> Task instructions: Provide an exact copy of the data, excluding the images.

<<<<

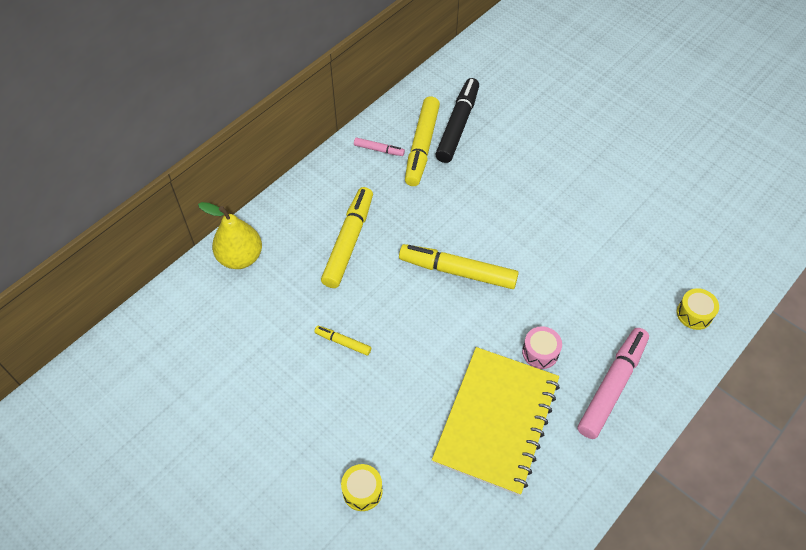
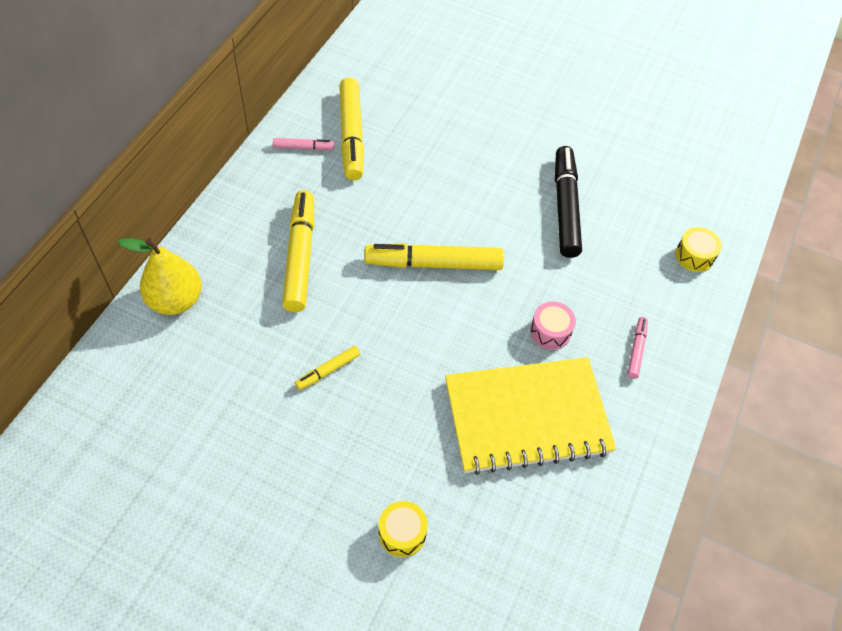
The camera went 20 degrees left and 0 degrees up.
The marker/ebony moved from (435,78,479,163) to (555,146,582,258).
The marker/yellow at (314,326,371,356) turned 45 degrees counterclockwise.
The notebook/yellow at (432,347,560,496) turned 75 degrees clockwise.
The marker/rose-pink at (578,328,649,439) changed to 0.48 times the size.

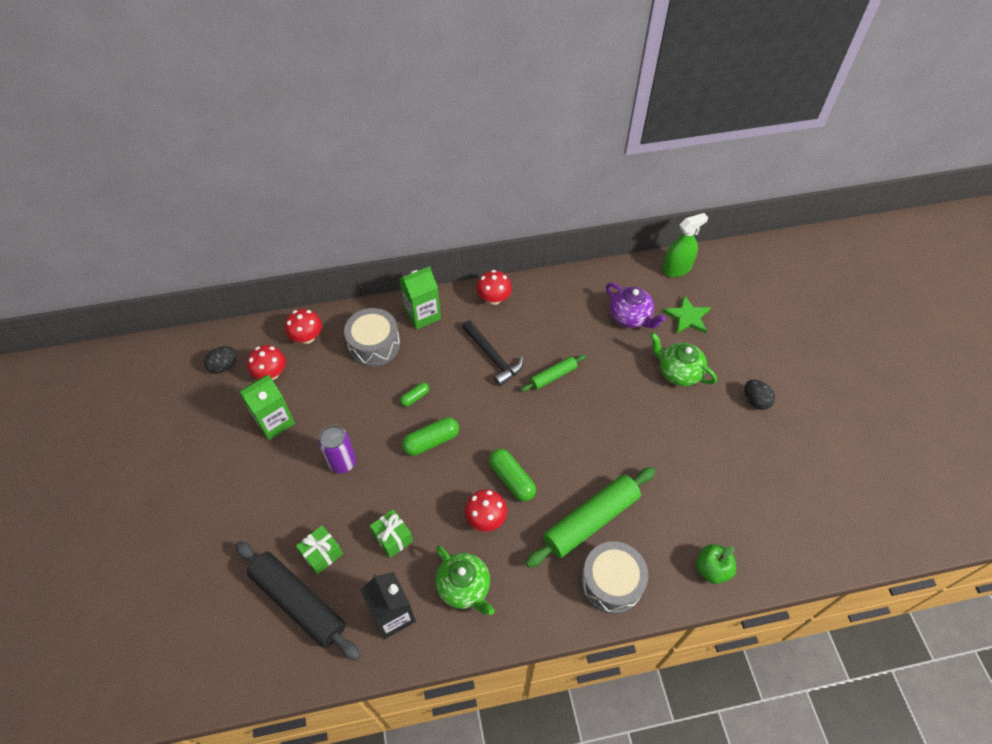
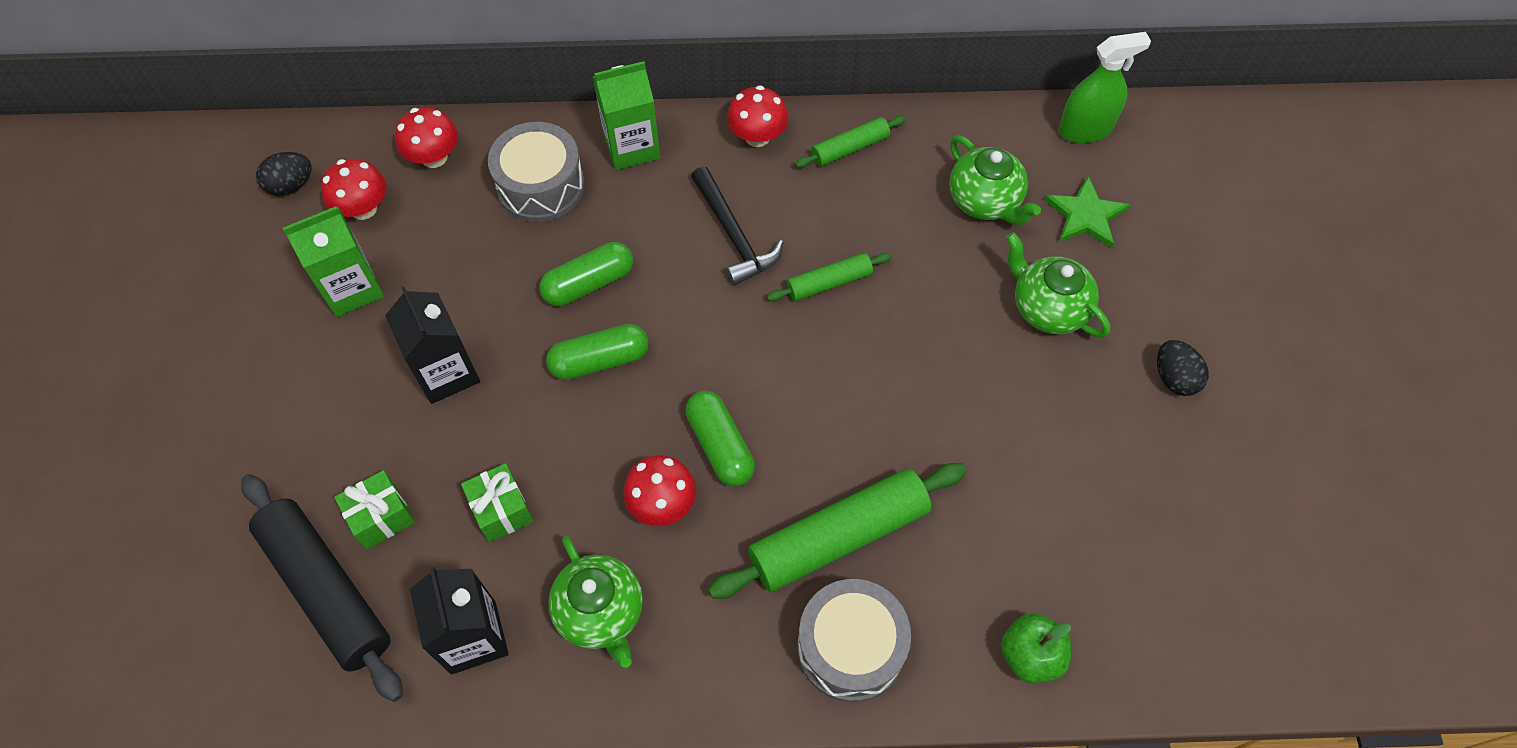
The camera went 10 degrees right and 5 degrees up.
The dough roller/green at (795,116,906,168) appeared.
The can/royal purple at (319,425,356,474) was replaced by the juice carton/ebony at (385,286,480,404).
The tea pot/royal purple at (606,283,666,328) became the tea pot/green at (949,136,1041,225).
The pill shape/green at (400,383,429,407) changed to 1.74 times the size.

>>>>

> Written solution:
The camera went 20 degrees left and 0 degrees up.
The marker/ebony moved from (435,78,479,163) to (555,146,582,258).
The marker/yellow at (314,326,371,356) turned 45 degrees counterclockwise.
The notebook/yellow at (432,347,560,496) turned 75 degrees clockwise.
The marker/rose-pink at (578,328,649,439) changed to 0.48 times the size.

The camera went 10 degrees right and 5 degrees up.
The dough roller/green at (795,116,906,168) appeared.
The can/royal purple at (319,425,356,474) was replaced by the juice carton/ebony at (385,286,480,404).
The tea pot/royal purple at (606,283,666,328) became the tea pot/green at (949,136,1041,225).
The pill shape/green at (400,383,429,407) changed to 1.74 times the size.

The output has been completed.